- DESCRIPTION OF THE TASK -
Everything in the records must appear again exactly, except the images.

- DATA EXTRACTS -
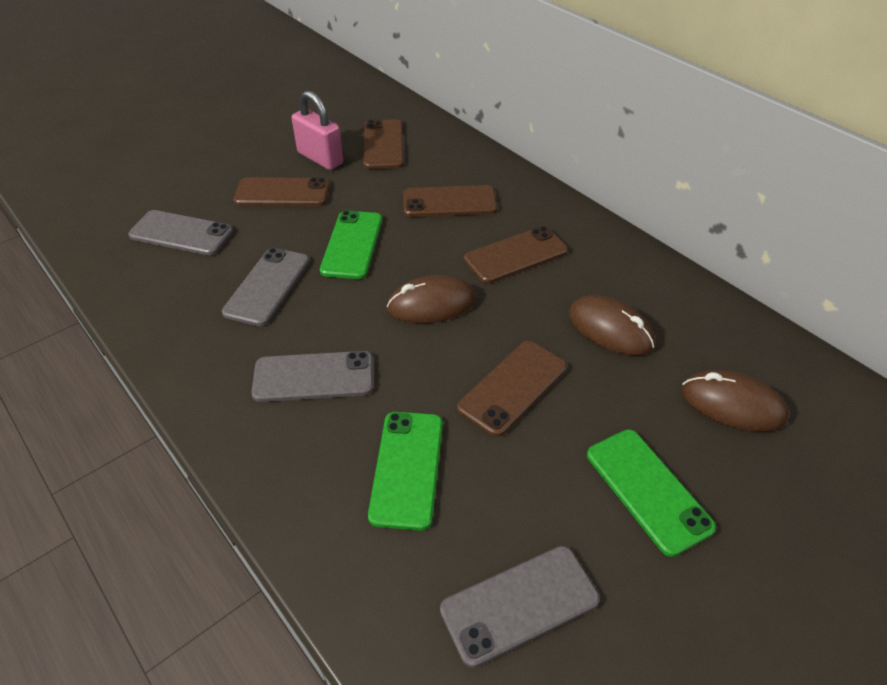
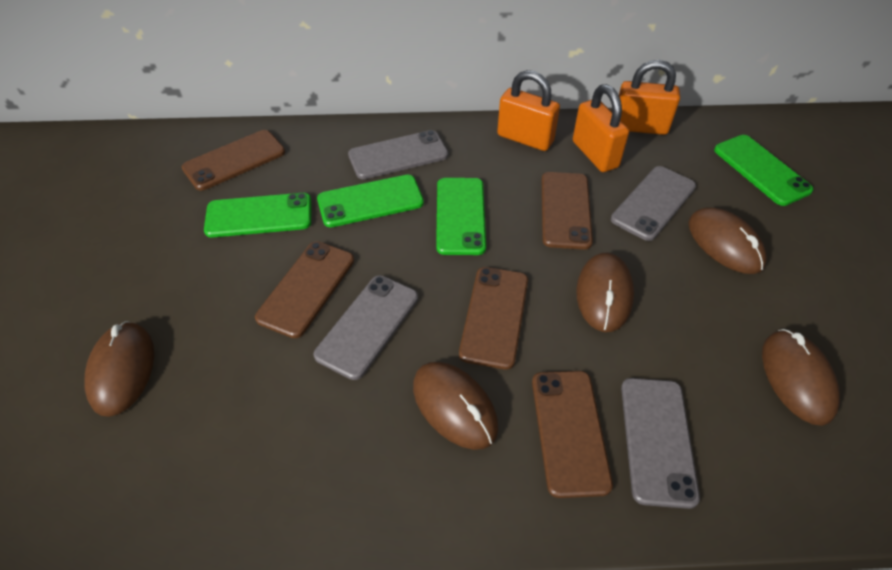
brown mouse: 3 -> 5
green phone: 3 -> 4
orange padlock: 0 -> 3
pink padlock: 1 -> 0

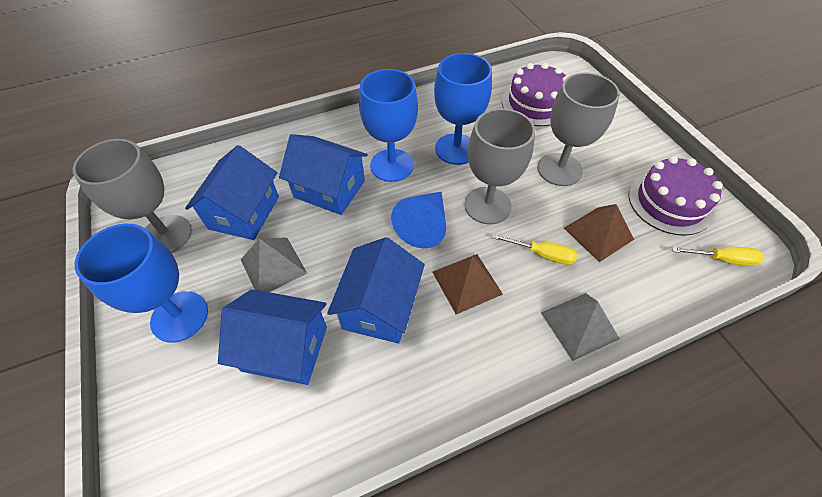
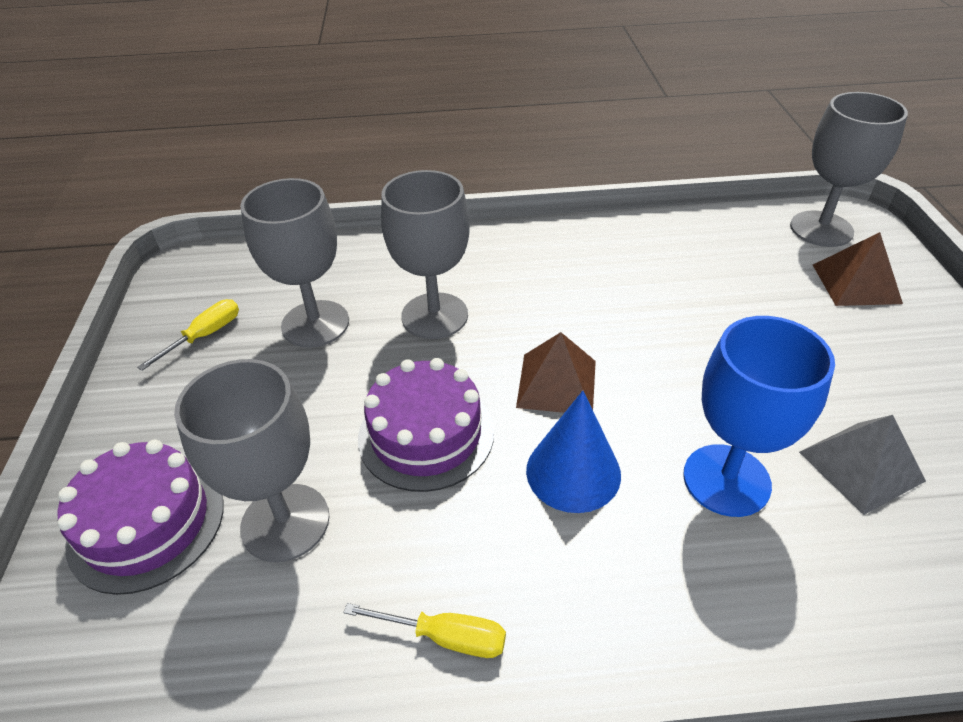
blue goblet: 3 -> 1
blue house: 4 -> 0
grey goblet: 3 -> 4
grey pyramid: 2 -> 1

- RESPONSE TO THIS TASK -
brown mouse: 3 -> 5
green phone: 3 -> 4
orange padlock: 0 -> 3
pink padlock: 1 -> 0

blue goblet: 3 -> 1
blue house: 4 -> 0
grey goblet: 3 -> 4
grey pyramid: 2 -> 1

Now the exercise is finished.